- [Given data]
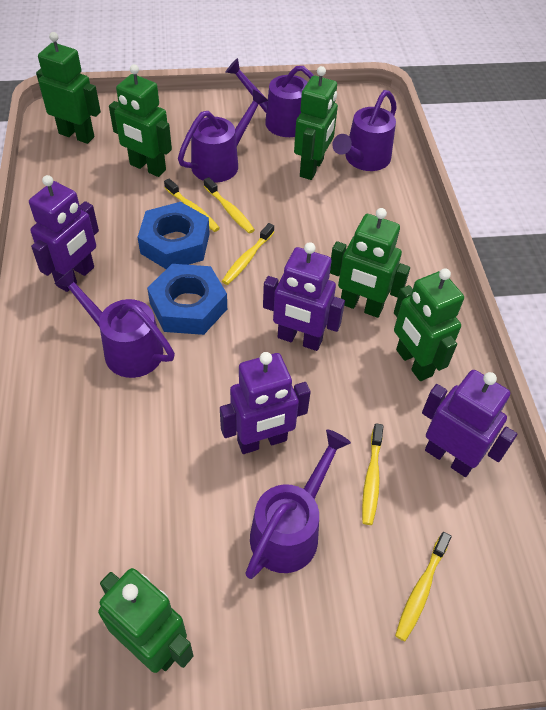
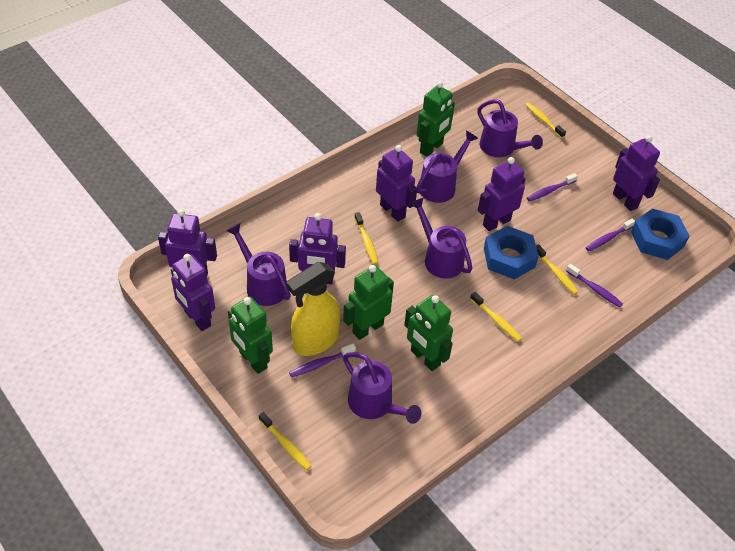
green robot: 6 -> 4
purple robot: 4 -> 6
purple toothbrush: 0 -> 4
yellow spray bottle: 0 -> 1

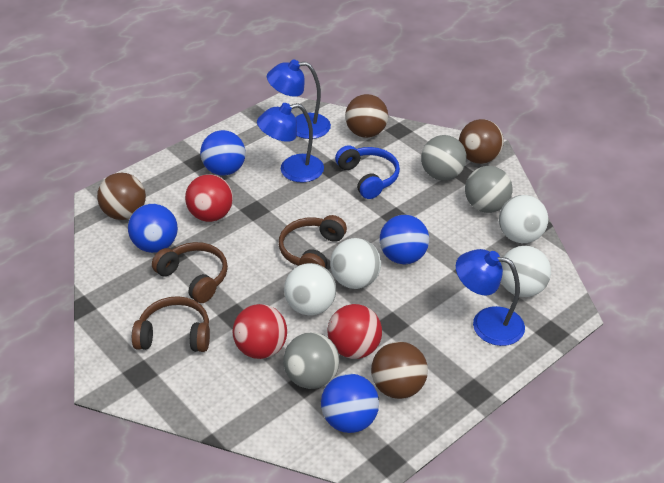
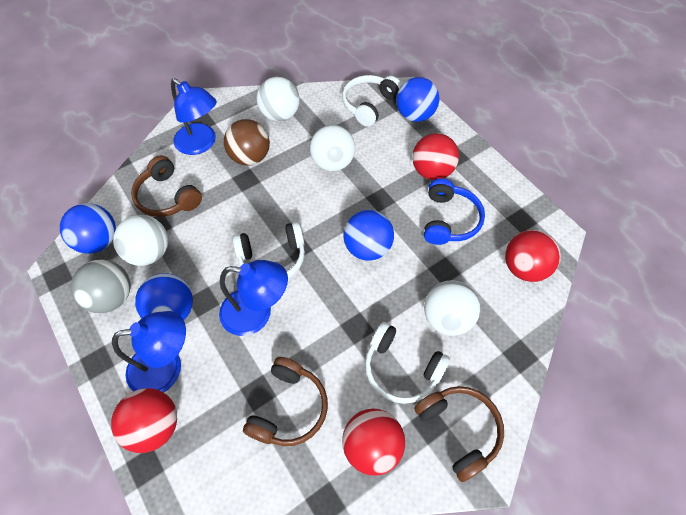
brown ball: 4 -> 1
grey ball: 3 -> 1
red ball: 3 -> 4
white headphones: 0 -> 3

--

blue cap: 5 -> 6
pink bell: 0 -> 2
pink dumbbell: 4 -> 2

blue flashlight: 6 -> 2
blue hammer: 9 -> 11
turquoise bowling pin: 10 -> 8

- [Exercise] Would you transcribe the lines above exactly, going from the line bearing "green robot: 6 -> 4" through the line bearing "white headphones: 0 -> 3", and drop the pictures from the copy?

- [Result of the task]
green robot: 6 -> 4
purple robot: 4 -> 6
purple toothbrush: 0 -> 4
yellow spray bottle: 0 -> 1

brown ball: 4 -> 1
grey ball: 3 -> 1
red ball: 3 -> 4
white headphones: 0 -> 3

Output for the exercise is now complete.